*** INPUT DATA ***
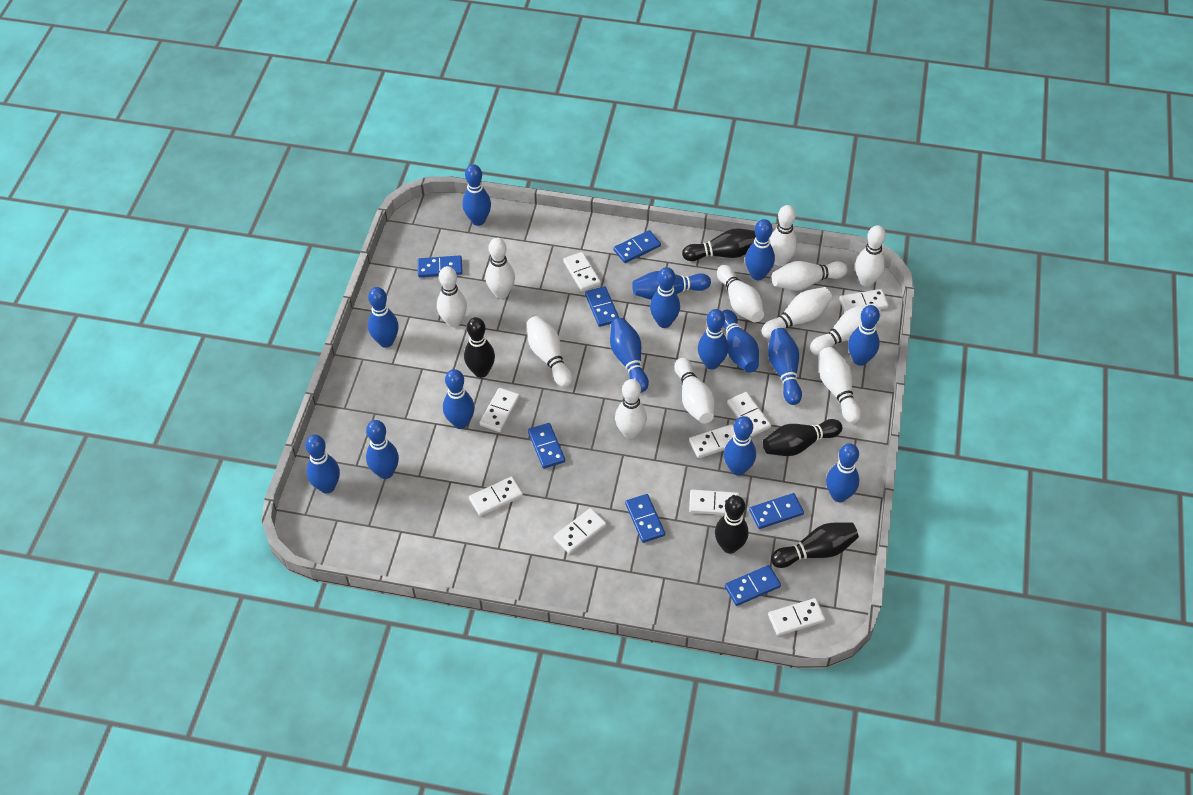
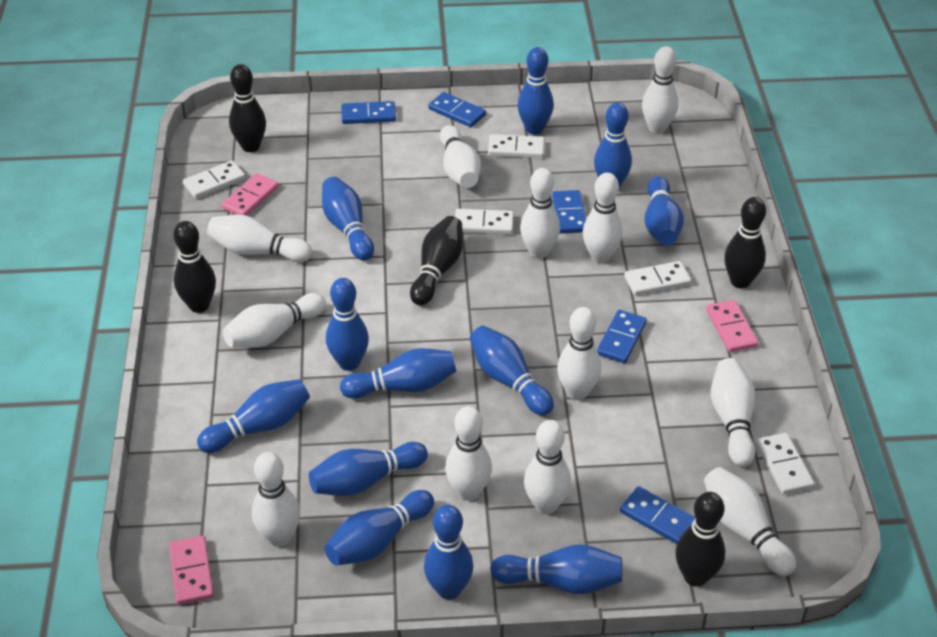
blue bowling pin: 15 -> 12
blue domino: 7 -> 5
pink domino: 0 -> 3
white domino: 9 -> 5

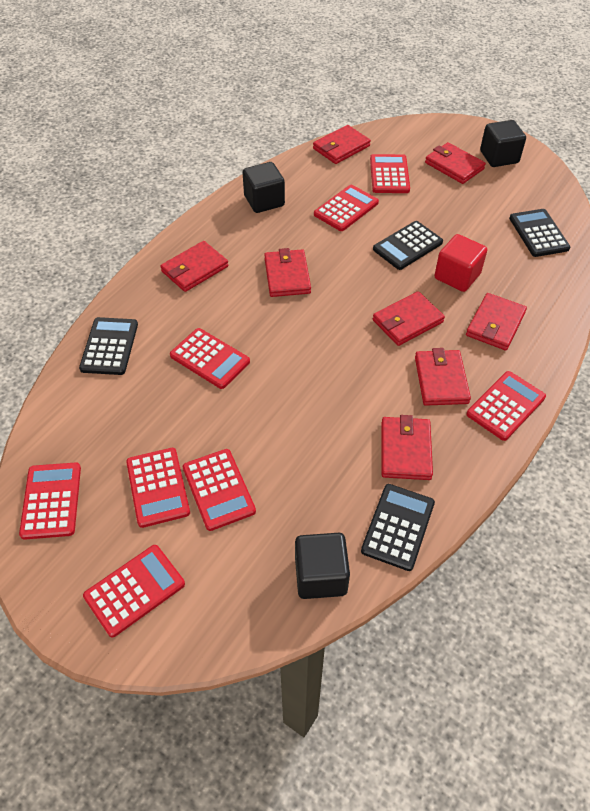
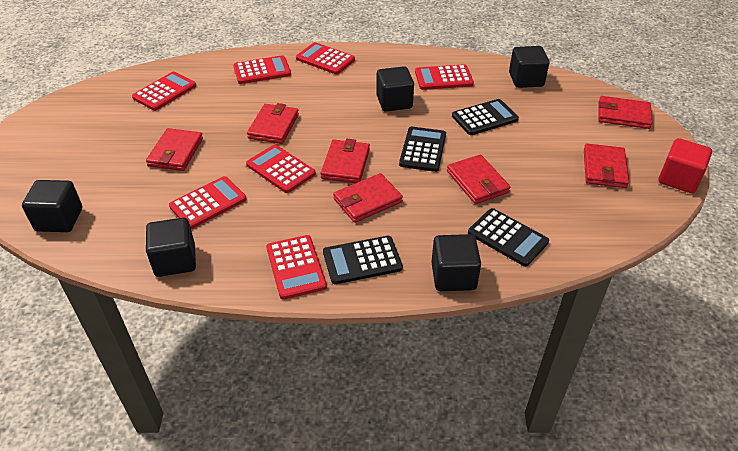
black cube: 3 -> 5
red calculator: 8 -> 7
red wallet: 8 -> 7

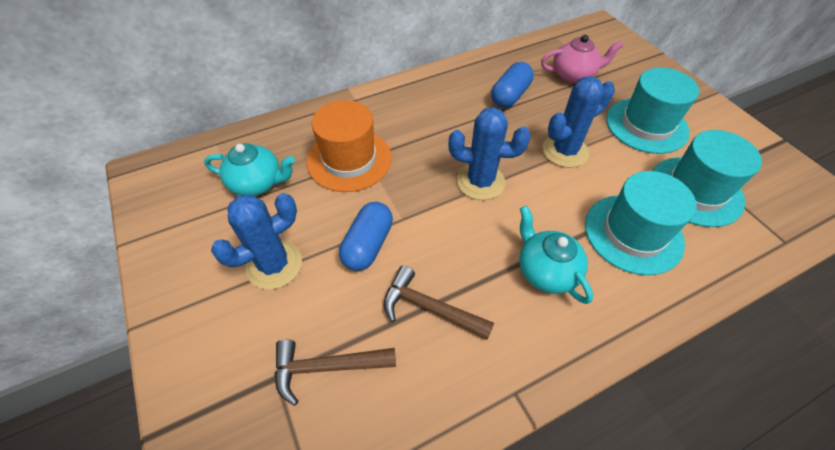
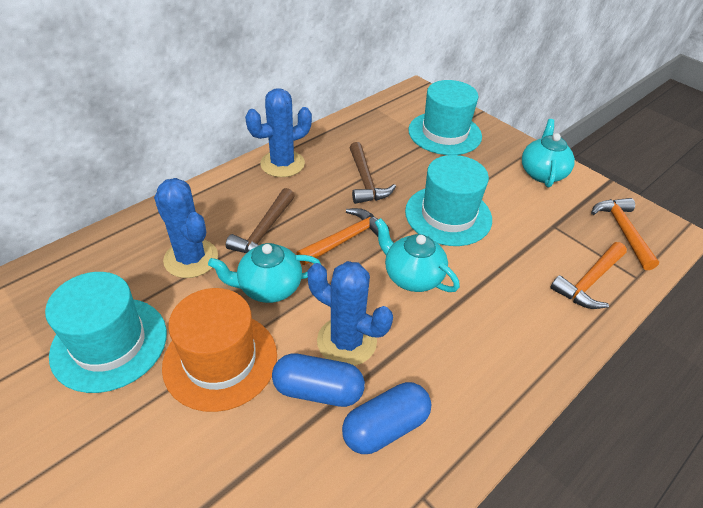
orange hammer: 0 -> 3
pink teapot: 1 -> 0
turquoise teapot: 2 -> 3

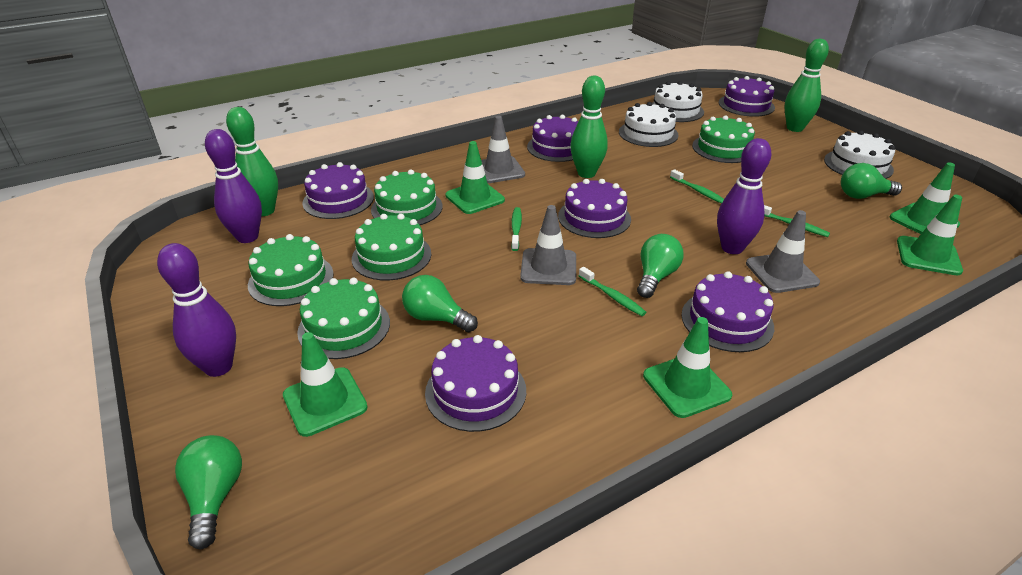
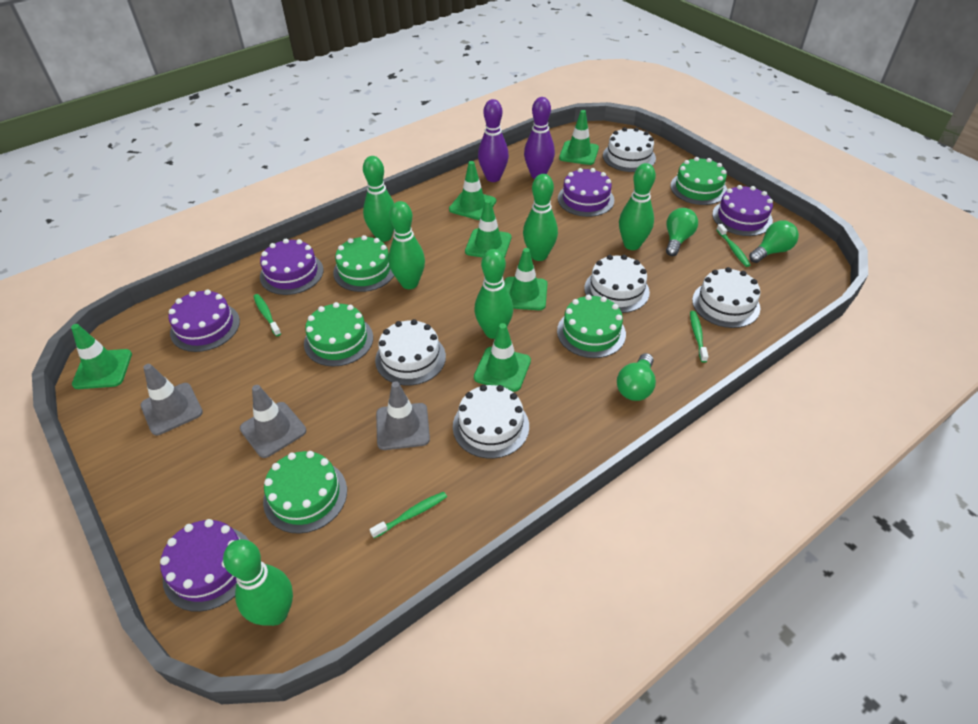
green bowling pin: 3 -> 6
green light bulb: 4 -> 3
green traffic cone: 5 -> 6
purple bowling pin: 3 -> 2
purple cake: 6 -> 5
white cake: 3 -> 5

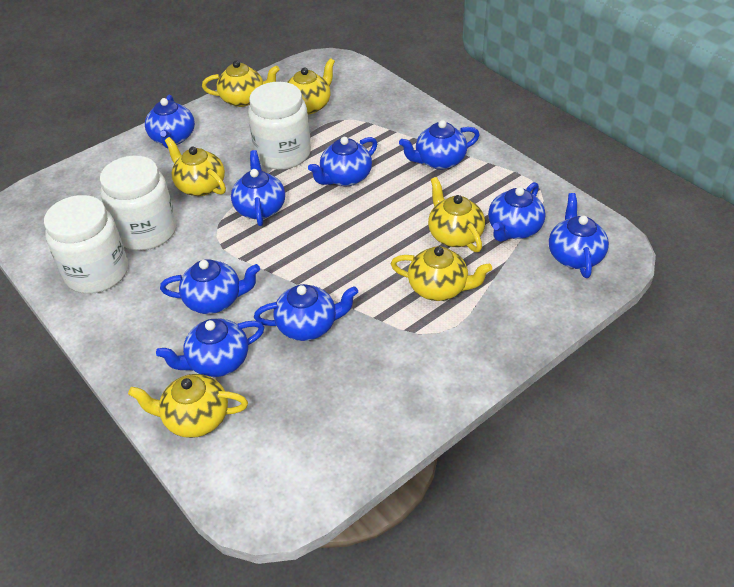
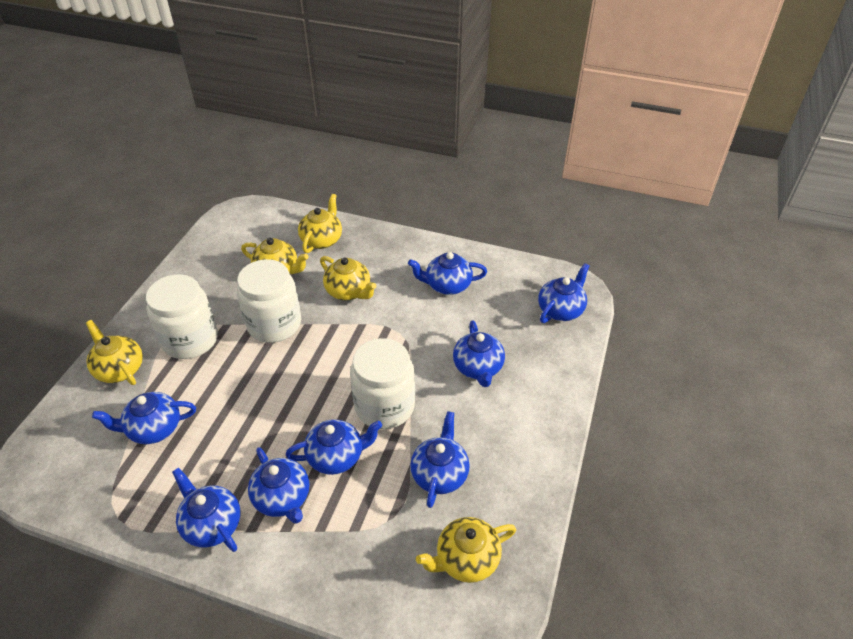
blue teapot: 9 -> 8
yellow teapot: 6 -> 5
*** End of INPUT DATA ***
*TASK DESCRIPTION*.
Repeat every record above exactly, but leave out any pictures.

*TASK ANSWER*.
blue bowling pin: 15 -> 12
blue domino: 7 -> 5
pink domino: 0 -> 3
white domino: 9 -> 5

black cube: 3 -> 5
red calculator: 8 -> 7
red wallet: 8 -> 7

orange hammer: 0 -> 3
pink teapot: 1 -> 0
turquoise teapot: 2 -> 3

green bowling pin: 3 -> 6
green light bulb: 4 -> 3
green traffic cone: 5 -> 6
purple bowling pin: 3 -> 2
purple cake: 6 -> 5
white cake: 3 -> 5

blue teapot: 9 -> 8
yellow teapot: 6 -> 5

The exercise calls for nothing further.